DATA BELOW:
== Segment start ==

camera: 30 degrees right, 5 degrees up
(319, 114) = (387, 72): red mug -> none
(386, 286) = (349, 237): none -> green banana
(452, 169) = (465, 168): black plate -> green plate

== Segment end ==

Copy out the data in full, exactly.

EXPECTED ANSWER:
camera: 30 degrees right, 5 degrees up
(319, 114) = (387, 72): red mug -> none
(386, 286) = (349, 237): none -> green banana
(452, 169) = (465, 168): black plate -> green plate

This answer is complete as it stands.